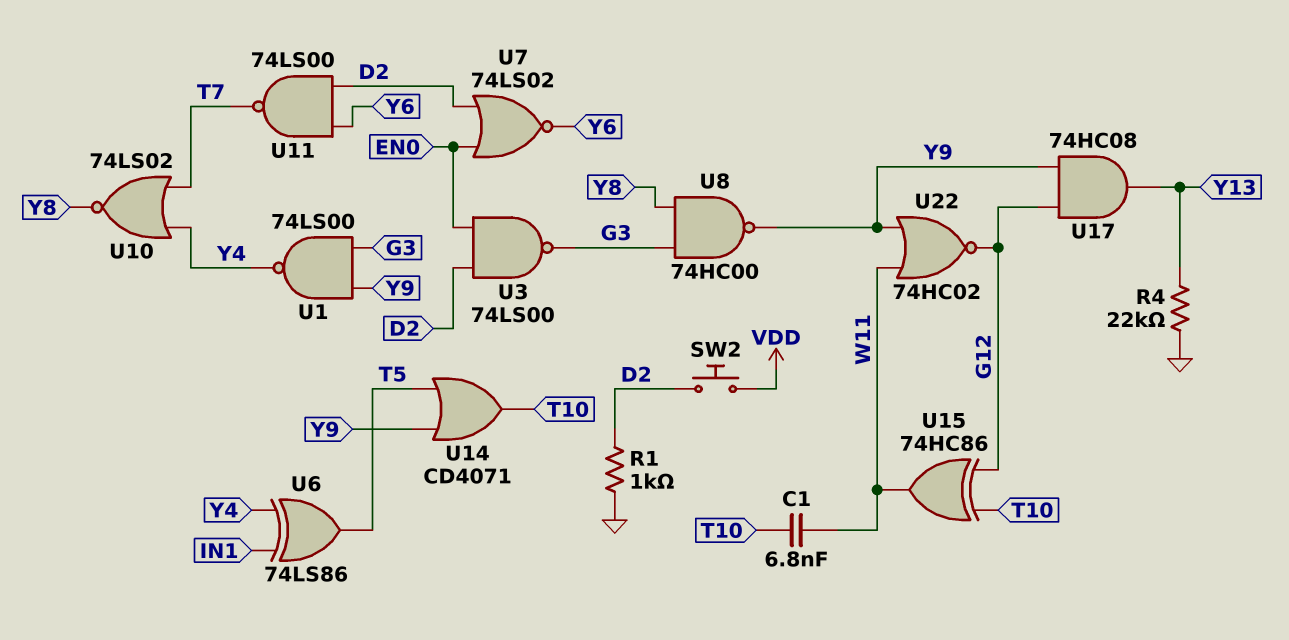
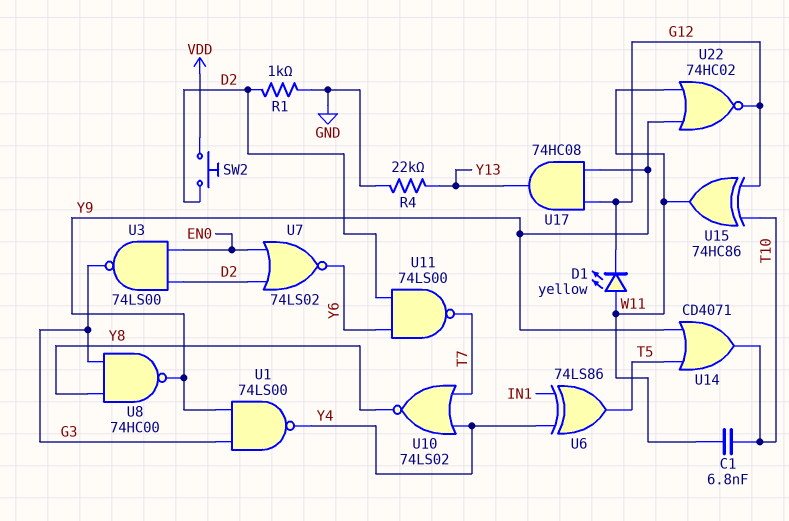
D1: none -> LED yellow (A W11, K G12)

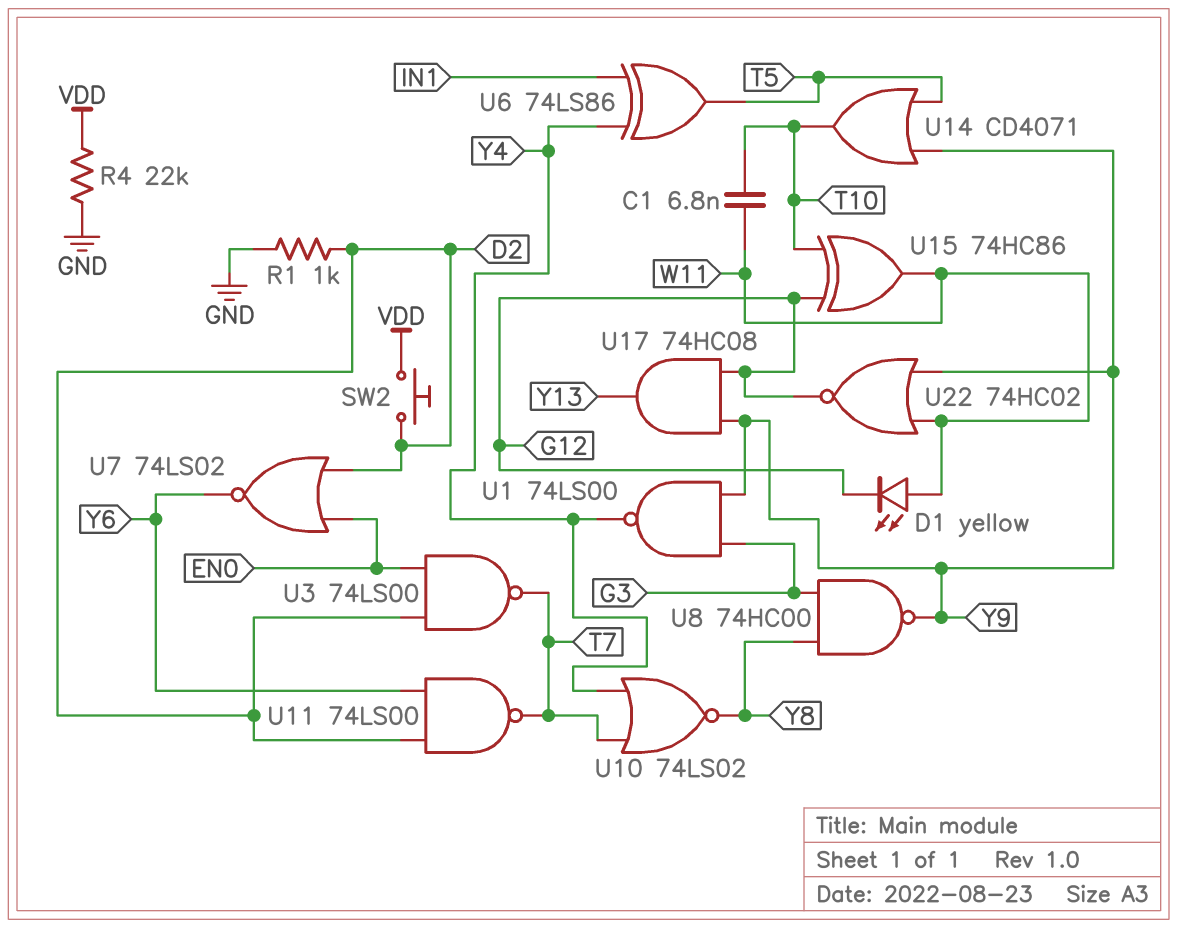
R4: 22k (GND, Y13) -> 22k (GND, VDD)
U3: NAND 74LS00 (in D2, in EN0, out G3) -> NAND 74LS00 (in D2, in EN0, out T7)

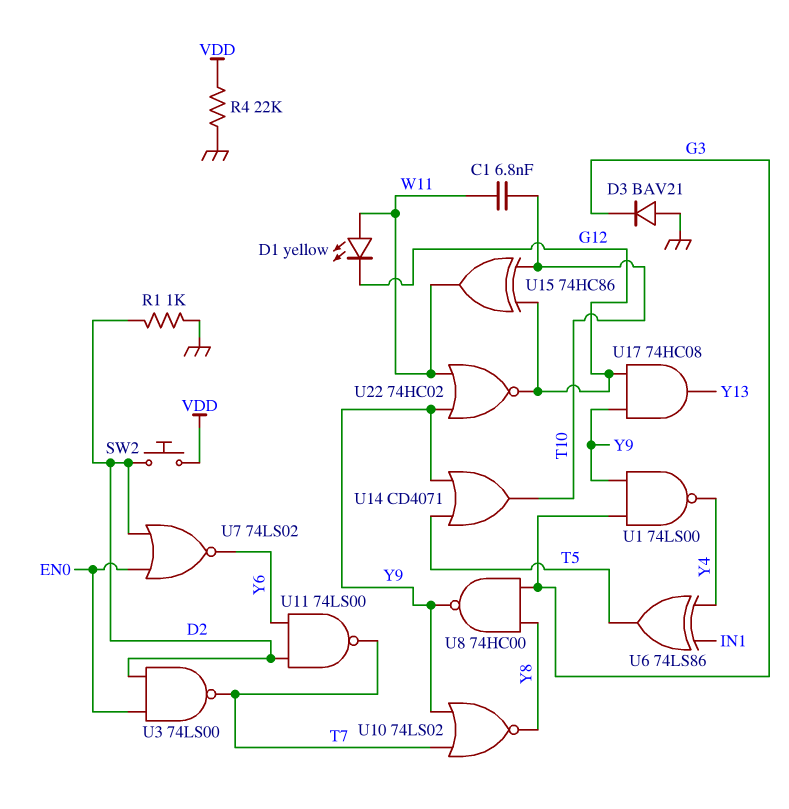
D3: none -> diode BAV21 (A GND, K G3)
U10: NOR 74LS02 (in T7, in Y4, out Y8) -> NOR 74LS02 (in T7, in Y9, out Y8)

============================================================

Assigned task — The lines to copy are those above that contain the string "none".

Response area —
D1: none -> LED yellow (A W11, K G12)
D3: none -> diode BAV21 (A GND, K G3)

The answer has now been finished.